*Work instructions*. Retype the data from its first line through the line containing "black L-shape: rotated 6 degrees clockwise", including both of those lines, and reproduce each line without alteration.

— START —

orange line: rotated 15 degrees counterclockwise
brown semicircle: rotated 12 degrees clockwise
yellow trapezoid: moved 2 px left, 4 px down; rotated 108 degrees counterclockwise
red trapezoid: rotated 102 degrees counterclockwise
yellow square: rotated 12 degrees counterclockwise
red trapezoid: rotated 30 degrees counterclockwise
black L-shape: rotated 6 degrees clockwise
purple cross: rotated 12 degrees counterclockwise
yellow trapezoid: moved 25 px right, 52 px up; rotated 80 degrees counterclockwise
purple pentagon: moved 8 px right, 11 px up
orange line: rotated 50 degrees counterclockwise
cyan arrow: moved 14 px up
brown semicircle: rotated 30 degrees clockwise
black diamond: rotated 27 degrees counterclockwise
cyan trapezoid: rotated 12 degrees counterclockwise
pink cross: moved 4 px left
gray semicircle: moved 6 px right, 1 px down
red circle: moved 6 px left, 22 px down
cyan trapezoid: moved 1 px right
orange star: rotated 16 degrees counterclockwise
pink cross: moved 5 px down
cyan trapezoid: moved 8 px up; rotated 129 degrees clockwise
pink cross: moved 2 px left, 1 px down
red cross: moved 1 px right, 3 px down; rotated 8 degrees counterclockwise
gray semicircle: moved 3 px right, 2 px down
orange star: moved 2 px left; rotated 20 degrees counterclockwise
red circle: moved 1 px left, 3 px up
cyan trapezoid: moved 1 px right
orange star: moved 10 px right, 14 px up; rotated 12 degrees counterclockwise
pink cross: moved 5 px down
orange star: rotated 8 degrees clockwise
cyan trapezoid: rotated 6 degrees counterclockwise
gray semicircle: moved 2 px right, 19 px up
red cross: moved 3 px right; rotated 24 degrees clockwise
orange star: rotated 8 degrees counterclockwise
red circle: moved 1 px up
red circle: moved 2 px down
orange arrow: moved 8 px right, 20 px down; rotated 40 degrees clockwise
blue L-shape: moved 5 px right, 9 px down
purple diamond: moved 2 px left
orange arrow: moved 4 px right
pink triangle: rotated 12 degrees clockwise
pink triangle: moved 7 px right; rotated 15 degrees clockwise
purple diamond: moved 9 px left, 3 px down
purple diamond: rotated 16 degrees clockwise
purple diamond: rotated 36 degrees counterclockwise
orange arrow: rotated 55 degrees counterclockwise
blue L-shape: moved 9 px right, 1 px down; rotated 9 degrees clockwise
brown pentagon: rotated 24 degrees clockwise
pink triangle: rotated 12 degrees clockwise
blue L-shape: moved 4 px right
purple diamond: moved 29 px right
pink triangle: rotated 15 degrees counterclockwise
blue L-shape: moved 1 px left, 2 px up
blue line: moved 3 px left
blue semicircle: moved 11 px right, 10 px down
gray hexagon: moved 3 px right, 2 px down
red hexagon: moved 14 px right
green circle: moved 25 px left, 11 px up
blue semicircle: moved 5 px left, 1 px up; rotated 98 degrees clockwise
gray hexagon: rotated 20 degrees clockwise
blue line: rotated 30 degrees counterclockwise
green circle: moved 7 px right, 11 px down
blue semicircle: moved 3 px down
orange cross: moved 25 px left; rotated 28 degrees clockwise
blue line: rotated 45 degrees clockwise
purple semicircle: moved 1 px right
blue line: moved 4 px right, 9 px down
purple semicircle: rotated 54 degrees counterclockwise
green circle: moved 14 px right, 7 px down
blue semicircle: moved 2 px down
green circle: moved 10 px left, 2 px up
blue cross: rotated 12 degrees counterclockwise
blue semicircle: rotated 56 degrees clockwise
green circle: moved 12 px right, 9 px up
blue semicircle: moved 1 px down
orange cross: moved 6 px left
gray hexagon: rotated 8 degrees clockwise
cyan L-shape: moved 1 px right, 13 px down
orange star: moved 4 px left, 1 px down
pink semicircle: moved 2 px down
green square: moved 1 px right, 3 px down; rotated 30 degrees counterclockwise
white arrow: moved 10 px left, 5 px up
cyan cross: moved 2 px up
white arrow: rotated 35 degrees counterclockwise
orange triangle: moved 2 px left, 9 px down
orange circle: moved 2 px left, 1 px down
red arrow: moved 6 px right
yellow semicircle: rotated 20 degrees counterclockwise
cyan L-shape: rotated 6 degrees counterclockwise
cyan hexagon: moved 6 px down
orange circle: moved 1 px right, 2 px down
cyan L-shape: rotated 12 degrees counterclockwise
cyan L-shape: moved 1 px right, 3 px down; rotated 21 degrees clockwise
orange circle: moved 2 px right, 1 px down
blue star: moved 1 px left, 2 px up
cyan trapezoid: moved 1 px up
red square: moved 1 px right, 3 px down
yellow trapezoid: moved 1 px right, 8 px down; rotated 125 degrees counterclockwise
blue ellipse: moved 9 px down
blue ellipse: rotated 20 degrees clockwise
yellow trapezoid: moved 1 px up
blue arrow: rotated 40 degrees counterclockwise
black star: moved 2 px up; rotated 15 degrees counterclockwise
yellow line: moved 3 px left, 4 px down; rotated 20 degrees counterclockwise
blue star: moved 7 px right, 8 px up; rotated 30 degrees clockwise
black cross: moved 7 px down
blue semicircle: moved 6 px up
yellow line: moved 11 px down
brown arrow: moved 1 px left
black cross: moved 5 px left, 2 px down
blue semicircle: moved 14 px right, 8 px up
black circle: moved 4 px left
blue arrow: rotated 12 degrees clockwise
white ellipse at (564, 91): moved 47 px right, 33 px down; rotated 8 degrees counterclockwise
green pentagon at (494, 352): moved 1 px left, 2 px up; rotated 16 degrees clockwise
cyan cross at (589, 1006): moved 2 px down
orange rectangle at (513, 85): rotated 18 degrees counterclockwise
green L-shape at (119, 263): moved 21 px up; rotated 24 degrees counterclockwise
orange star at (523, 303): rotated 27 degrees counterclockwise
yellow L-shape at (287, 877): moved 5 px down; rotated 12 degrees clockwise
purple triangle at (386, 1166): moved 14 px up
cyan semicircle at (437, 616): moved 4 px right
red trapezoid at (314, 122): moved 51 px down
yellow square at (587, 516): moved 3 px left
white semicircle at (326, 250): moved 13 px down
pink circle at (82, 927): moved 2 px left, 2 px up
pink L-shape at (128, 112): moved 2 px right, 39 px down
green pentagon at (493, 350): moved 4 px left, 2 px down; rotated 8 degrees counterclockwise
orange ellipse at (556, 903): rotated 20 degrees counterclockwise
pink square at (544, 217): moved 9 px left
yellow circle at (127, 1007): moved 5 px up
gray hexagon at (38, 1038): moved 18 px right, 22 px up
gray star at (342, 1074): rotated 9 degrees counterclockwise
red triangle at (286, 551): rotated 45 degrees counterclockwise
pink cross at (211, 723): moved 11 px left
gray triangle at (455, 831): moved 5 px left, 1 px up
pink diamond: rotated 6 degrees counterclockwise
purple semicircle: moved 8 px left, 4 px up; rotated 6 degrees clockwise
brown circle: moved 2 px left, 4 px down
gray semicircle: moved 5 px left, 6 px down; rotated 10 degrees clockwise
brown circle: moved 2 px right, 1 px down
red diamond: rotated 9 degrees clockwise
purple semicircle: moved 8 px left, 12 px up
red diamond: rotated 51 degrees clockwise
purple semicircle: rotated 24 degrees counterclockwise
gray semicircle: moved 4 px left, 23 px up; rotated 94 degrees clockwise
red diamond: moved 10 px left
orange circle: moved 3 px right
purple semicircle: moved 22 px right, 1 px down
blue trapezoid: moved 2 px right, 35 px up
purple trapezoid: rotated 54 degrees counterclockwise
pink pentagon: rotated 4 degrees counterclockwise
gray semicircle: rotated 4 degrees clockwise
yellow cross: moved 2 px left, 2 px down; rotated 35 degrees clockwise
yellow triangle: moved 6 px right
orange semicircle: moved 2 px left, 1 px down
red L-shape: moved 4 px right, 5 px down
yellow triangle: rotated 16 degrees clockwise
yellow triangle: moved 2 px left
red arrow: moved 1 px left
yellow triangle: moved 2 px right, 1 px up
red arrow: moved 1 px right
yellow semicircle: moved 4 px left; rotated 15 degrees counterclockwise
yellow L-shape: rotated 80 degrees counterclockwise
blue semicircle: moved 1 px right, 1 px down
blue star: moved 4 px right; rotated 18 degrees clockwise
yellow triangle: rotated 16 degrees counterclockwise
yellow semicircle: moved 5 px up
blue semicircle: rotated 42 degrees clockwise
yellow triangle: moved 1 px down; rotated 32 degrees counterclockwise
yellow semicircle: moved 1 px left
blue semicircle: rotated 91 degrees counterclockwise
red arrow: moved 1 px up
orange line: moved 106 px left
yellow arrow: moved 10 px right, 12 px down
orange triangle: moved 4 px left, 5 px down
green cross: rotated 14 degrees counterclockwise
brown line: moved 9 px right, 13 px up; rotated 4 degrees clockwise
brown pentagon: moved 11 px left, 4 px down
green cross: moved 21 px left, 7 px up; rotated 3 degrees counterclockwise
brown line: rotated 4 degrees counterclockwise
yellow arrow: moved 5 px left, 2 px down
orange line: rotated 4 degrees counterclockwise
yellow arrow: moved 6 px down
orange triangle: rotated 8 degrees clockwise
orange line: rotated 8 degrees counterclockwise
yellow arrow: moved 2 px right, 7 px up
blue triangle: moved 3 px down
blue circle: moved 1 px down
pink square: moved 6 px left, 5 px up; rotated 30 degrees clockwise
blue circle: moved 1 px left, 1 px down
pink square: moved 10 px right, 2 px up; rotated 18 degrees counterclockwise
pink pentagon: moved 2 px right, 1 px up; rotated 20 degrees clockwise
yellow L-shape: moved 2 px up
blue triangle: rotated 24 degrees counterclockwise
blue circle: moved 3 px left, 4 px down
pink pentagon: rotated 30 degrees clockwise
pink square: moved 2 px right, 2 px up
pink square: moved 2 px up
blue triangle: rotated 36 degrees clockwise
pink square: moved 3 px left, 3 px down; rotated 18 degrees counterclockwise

— END —

*Exercise answer*.
orange line: rotated 15 degrees counterclockwise
brown semicircle: rotated 12 degrees clockwise
yellow trapezoid: moved 2 px left, 4 px down; rotated 108 degrees counterclockwise
red trapezoid: rotated 102 degrees counterclockwise
yellow square: rotated 12 degrees counterclockwise
red trapezoid: rotated 30 degrees counterclockwise
black L-shape: rotated 6 degrees clockwise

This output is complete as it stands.